Content starts
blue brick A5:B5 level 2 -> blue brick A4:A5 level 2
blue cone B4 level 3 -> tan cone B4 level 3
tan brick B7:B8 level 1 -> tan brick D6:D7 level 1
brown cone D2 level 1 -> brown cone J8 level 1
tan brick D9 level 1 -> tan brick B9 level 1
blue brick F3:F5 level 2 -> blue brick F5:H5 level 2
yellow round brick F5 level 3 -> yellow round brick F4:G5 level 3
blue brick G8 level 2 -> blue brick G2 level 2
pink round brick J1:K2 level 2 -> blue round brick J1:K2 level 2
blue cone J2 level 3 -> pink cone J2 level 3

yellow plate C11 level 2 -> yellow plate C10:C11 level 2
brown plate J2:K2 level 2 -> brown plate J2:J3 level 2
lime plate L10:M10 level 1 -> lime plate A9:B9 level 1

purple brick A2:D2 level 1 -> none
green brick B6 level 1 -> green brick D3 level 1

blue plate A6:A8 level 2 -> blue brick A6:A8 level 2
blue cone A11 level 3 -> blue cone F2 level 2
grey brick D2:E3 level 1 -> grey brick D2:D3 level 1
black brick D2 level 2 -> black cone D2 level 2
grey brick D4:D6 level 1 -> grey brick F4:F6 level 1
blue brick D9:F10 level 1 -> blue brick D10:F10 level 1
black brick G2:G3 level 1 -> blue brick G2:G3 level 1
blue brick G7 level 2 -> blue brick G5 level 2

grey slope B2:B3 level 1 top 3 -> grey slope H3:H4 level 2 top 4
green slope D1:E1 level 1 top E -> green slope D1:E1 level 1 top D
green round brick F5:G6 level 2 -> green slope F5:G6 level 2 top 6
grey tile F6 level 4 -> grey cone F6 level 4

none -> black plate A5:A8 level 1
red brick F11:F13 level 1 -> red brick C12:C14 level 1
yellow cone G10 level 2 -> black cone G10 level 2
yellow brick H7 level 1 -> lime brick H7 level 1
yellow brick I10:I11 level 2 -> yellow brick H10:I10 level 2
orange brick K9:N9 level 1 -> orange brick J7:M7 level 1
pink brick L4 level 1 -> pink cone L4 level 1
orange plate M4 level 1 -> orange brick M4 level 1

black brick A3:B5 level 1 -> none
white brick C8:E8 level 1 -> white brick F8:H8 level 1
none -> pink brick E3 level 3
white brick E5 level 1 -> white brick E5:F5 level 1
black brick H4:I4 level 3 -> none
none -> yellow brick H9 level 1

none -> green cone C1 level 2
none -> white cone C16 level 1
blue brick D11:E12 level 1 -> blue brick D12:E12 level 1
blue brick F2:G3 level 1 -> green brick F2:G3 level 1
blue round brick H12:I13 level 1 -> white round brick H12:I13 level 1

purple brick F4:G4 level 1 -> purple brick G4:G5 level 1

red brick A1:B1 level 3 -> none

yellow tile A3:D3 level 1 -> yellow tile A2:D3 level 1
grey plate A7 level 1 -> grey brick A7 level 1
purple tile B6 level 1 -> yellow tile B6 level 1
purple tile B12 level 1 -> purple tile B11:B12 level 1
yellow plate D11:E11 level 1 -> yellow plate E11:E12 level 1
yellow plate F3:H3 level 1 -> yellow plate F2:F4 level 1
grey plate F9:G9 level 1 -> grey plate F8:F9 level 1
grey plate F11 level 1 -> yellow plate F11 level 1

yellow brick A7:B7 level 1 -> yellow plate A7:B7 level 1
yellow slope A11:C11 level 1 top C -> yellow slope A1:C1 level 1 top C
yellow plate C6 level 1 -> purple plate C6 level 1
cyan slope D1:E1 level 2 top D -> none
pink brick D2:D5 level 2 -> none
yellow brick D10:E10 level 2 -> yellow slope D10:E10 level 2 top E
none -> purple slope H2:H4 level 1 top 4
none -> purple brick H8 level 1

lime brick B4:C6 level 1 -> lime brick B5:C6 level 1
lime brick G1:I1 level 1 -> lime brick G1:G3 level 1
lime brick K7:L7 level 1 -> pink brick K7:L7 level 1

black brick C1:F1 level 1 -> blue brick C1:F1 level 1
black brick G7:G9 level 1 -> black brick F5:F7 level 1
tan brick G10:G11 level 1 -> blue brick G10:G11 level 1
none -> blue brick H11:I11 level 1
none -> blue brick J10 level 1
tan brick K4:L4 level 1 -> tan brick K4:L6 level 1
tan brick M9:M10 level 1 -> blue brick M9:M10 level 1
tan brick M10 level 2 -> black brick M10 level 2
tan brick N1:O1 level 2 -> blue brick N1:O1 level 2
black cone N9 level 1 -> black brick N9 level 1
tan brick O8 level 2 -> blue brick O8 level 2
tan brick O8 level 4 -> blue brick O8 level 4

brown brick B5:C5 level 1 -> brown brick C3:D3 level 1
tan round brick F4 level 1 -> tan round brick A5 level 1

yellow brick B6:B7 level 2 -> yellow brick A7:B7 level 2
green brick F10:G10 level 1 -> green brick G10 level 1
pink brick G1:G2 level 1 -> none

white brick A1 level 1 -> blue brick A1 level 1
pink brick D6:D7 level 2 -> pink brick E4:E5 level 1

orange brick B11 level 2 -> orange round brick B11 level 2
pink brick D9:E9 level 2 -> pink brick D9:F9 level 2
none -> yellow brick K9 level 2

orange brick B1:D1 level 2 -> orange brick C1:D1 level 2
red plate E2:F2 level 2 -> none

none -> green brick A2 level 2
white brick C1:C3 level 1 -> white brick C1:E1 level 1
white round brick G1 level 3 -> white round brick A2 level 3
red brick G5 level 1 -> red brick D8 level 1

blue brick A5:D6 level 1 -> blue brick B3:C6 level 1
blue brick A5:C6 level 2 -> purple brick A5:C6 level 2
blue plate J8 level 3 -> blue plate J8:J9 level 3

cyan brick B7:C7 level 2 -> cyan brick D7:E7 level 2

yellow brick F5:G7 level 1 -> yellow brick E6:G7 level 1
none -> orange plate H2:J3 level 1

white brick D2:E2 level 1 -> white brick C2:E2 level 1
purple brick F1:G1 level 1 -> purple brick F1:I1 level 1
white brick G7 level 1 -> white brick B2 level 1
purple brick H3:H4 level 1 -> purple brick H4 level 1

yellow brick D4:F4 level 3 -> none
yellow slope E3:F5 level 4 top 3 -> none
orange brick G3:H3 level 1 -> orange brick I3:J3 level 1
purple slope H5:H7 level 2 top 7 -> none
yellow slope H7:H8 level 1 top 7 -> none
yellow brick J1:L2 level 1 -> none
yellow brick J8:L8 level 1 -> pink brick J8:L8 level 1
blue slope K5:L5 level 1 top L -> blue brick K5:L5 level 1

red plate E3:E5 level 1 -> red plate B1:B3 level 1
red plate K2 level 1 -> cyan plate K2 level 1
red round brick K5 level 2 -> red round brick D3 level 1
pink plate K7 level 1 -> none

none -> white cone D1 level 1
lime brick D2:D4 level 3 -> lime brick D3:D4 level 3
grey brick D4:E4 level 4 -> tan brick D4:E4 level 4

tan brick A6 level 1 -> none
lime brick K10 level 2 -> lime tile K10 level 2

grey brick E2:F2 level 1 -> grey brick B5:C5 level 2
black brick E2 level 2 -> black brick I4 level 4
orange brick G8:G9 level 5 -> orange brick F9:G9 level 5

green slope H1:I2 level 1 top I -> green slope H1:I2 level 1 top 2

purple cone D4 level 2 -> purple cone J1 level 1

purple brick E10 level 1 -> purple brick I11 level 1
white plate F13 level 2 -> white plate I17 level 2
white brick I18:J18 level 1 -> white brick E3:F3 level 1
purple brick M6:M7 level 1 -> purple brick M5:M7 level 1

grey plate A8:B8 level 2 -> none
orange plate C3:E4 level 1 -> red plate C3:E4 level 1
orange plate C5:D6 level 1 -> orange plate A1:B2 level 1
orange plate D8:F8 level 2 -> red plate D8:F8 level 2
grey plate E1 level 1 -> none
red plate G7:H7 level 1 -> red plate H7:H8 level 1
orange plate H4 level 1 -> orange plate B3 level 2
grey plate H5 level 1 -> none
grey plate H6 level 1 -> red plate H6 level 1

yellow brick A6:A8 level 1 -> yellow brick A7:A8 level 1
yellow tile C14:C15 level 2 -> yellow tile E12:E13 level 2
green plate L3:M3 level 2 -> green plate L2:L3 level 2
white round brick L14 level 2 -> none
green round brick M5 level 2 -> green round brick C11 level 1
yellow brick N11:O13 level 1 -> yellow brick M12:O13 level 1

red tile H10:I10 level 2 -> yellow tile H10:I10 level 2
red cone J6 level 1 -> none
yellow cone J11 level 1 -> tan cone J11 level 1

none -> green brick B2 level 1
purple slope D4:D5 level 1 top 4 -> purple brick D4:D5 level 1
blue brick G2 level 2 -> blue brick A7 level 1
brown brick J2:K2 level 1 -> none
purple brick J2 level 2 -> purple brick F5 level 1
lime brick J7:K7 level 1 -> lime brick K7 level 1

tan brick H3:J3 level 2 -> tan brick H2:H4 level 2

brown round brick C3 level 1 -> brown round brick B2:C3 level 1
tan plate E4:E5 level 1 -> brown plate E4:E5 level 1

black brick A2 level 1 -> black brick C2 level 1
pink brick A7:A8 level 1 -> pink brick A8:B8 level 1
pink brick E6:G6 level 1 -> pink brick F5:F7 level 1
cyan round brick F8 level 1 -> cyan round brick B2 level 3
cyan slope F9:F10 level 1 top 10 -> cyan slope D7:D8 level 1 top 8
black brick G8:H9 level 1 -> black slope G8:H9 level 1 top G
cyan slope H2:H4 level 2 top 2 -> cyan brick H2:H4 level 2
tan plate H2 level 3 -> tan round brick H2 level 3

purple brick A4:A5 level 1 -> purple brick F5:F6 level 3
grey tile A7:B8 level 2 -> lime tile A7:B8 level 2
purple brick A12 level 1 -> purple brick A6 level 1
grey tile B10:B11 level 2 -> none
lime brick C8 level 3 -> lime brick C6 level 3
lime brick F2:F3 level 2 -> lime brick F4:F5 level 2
Content ends
* [Task to carry out]: What you return should be exactly the lines above, starting at the one with "purple tile B6" and ending at the one with "lime brick B4:C6", and nothing else.

* [Exercise answer]:
purple tile B6 level 1 -> yellow tile B6 level 1
purple tile B12 level 1 -> purple tile B11:B12 level 1
yellow plate D11:E11 level 1 -> yellow plate E11:E12 level 1
yellow plate F3:H3 level 1 -> yellow plate F2:F4 level 1
grey plate F9:G9 level 1 -> grey plate F8:F9 level 1
grey plate F11 level 1 -> yellow plate F11 level 1

yellow brick A7:B7 level 1 -> yellow plate A7:B7 level 1
yellow slope A11:C11 level 1 top C -> yellow slope A1:C1 level 1 top C
yellow plate C6 level 1 -> purple plate C6 level 1
cyan slope D1:E1 level 2 top D -> none
pink brick D2:D5 level 2 -> none
yellow brick D10:E10 level 2 -> yellow slope D10:E10 level 2 top E
none -> purple slope H2:H4 level 1 top 4
none -> purple brick H8 level 1

lime brick B4:C6 level 1 -> lime brick B5:C6 level 1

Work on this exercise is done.